- Problem to solve
Write out the part of the material that opens with its first line and closes with the line containing "3: (459, 480)", keeping both of those lines. Leave the pictures out of your answer.

- Data lines
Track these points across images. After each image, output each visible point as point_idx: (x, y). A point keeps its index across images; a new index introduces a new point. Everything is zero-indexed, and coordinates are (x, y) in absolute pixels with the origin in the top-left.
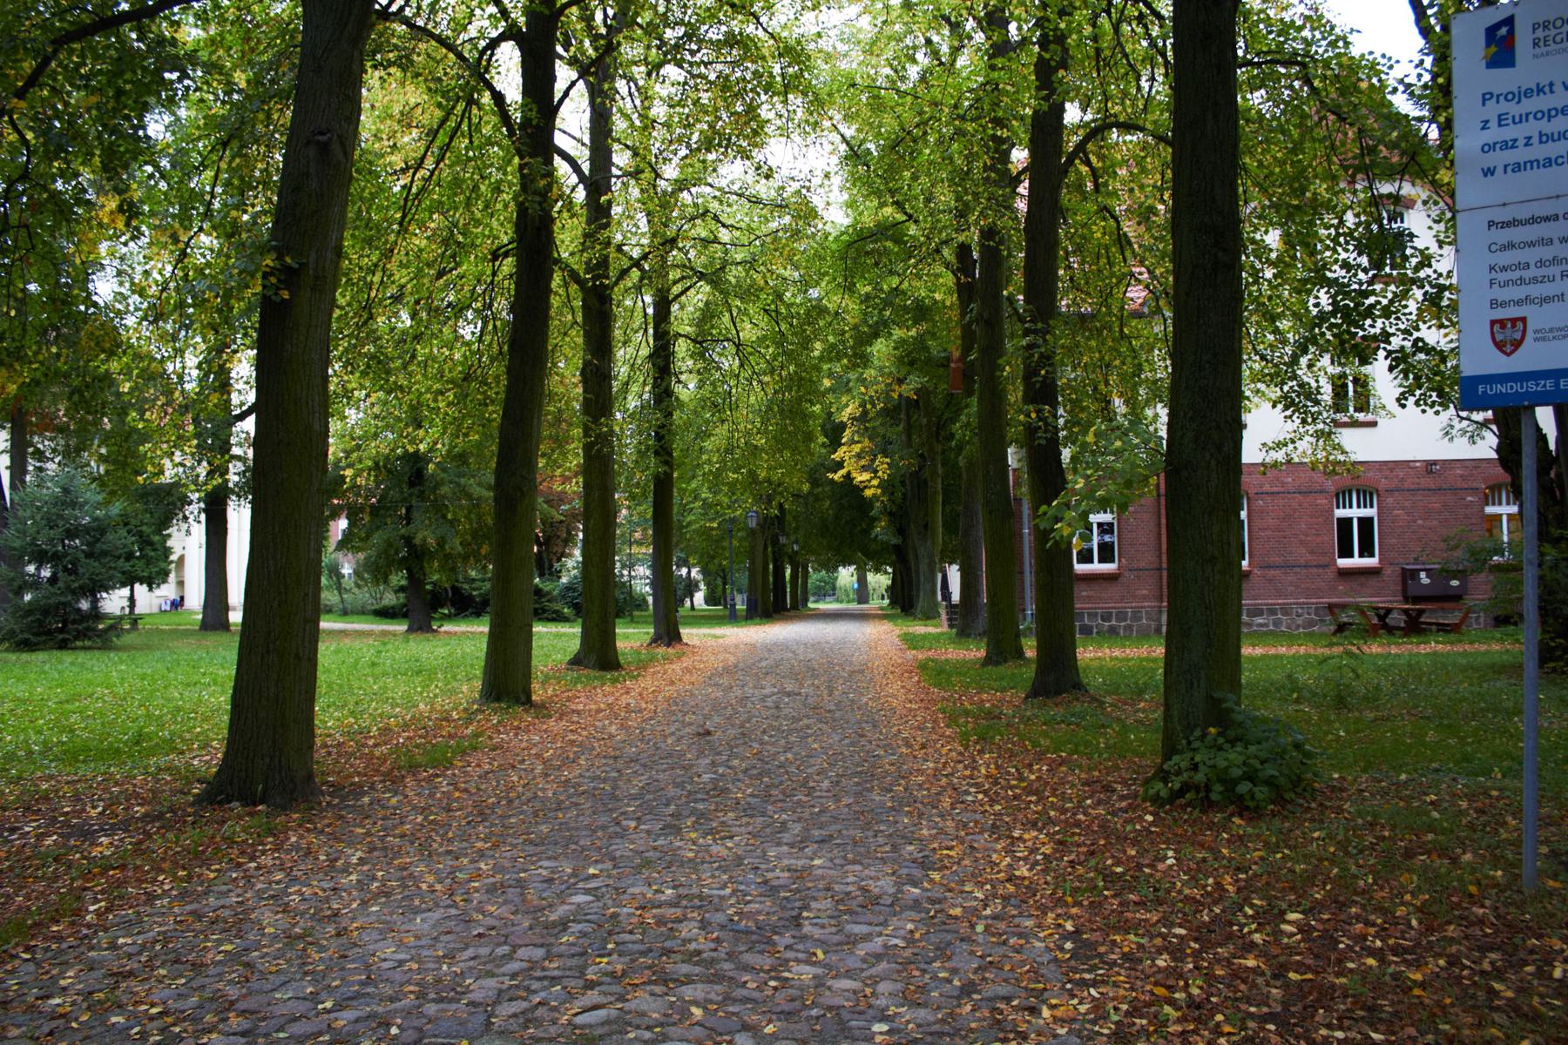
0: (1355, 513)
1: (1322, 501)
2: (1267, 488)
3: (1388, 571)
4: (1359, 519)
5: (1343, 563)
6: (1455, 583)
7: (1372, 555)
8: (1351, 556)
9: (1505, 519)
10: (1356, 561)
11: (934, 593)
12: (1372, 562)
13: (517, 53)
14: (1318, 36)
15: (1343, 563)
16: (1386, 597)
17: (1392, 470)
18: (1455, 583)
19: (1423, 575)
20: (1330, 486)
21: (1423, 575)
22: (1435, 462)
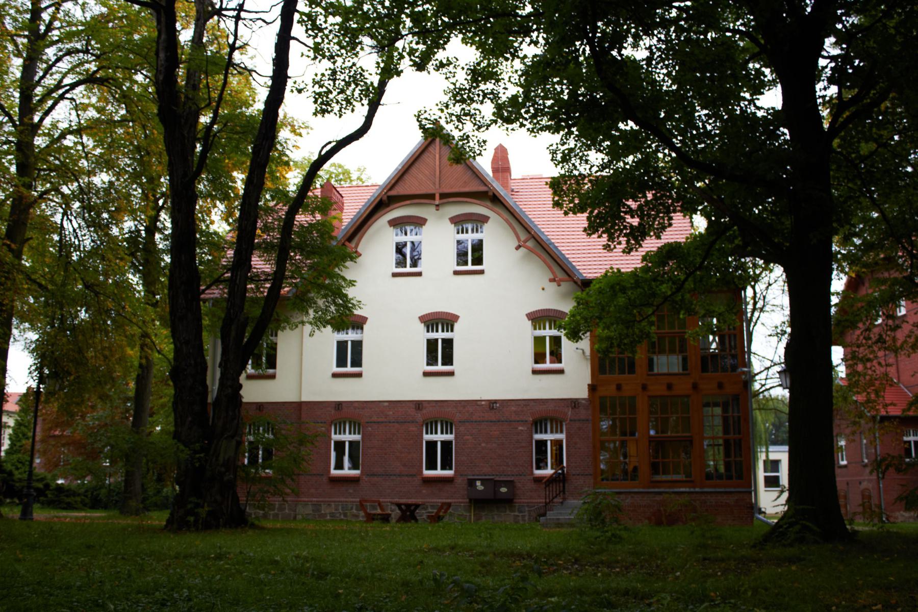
0: (439, 437)
1: (413, 428)
2: (375, 418)
3: (459, 480)
4: (442, 442)
5: (538, 472)
6: (504, 490)
7: (451, 469)
8: (436, 469)
9: (549, 443)
10: (439, 472)
11: (644, 488)
12: (449, 473)
13: (268, 93)
14: (102, 135)
15: (427, 473)
16: (458, 498)
17: (464, 407)
18: (504, 490)
19: (478, 483)
20: (419, 417)
21: (478, 483)
22: (495, 402)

- Exercise output
Track these points across images. After each image, output each visible point as point_idx: (x, y). A point keeps its index across images; a new index introduces a new point. Everything is zero-indexed, and coordinates are (x, y) in absolute pixels with the origin in the top-left.
0: (1355, 513)
1: (1322, 501)
2: (1267, 488)
3: (1388, 571)
4: (1359, 519)
5: (1343, 563)
6: (1455, 583)
7: (1372, 555)
8: (1351, 556)
9: (1505, 519)
10: (1356, 561)
11: (934, 593)
12: (1372, 562)
13: (517, 53)
14: (1318, 36)
15: (1343, 563)
16: (1386, 597)
17: (1392, 470)
18: (1455, 583)
19: (1423, 575)
20: (1330, 486)
21: (1423, 575)
22: (1435, 462)
0: (439, 437)
1: (413, 428)
2: (375, 418)
3: (459, 480)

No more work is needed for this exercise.